# [Task]
Return the data below in full and exactly, except that the pictures are dropped.

# [Provided data]
::::::

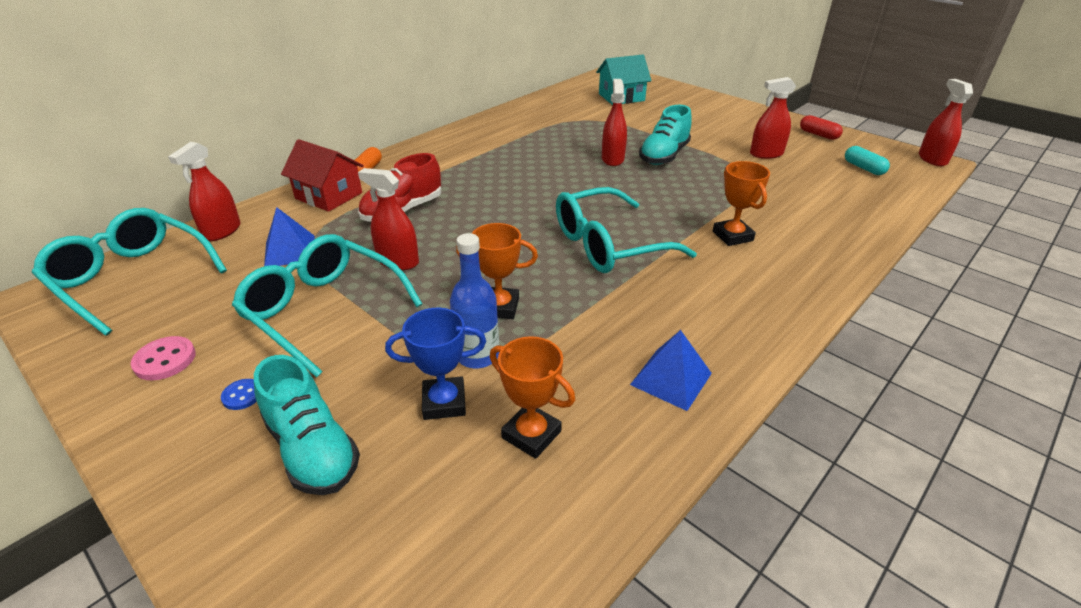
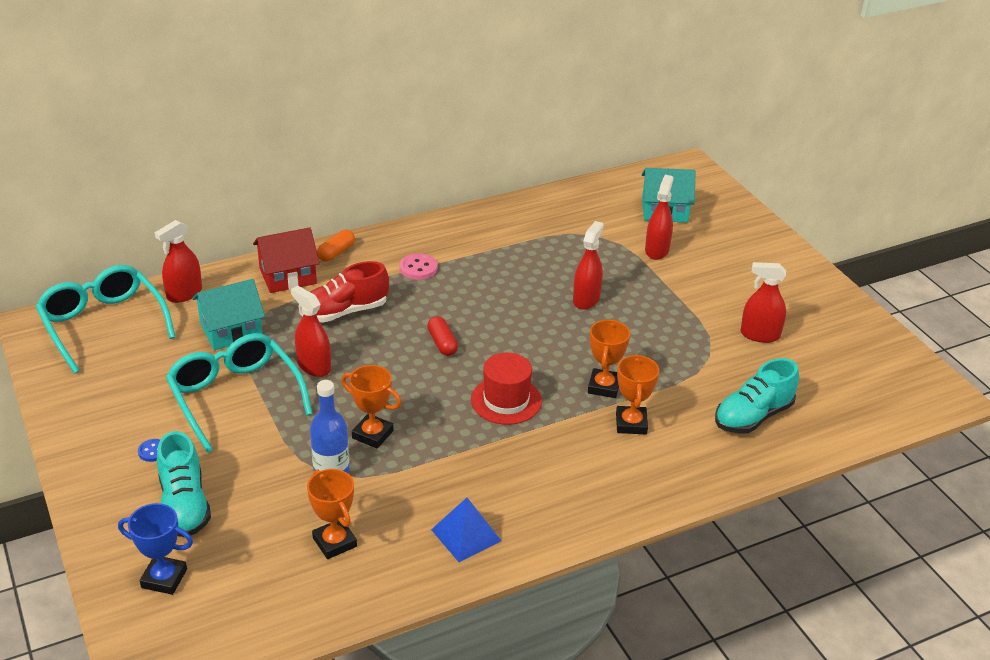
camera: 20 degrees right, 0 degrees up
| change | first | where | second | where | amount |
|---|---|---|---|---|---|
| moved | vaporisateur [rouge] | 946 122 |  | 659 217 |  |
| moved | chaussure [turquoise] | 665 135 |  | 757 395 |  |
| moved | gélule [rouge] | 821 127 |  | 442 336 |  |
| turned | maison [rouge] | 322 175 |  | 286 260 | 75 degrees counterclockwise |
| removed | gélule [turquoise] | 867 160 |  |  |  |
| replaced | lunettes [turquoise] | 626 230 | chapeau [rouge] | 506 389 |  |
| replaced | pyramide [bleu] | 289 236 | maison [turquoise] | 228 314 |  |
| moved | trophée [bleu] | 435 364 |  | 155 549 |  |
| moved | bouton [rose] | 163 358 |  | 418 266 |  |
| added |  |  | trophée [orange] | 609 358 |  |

::::::

# [Exercise result]
camera: 20 degrees right, 0 degrees up
| change | first | where | second | where | amount |
|---|---|---|---|---|---|
| moved | vaporisateur [rouge] | 946 122 |  | 659 217 |  |
| moved | chaussure [turquoise] | 665 135 |  | 757 395 |  |
| moved | gélule [rouge] | 821 127 |  | 442 336 |  |
| turned | maison [rouge] | 322 175 |  | 286 260 | 75 degrees counterclockwise |
| removed | gélule [turquoise] | 867 160 |  |  |  |
| replaced | lunettes [turquoise] | 626 230 | chapeau [rouge] | 506 389 |  |
| replaced | pyramide [bleu] | 289 236 | maison [turquoise] | 228 314 |  |
| moved | trophée [bleu] | 435 364 |  | 155 549 |  |
| moved | bouton [rose] | 163 358 |  | 418 266 |  |
| added |  |  | trophée [orange] | 609 358 |  |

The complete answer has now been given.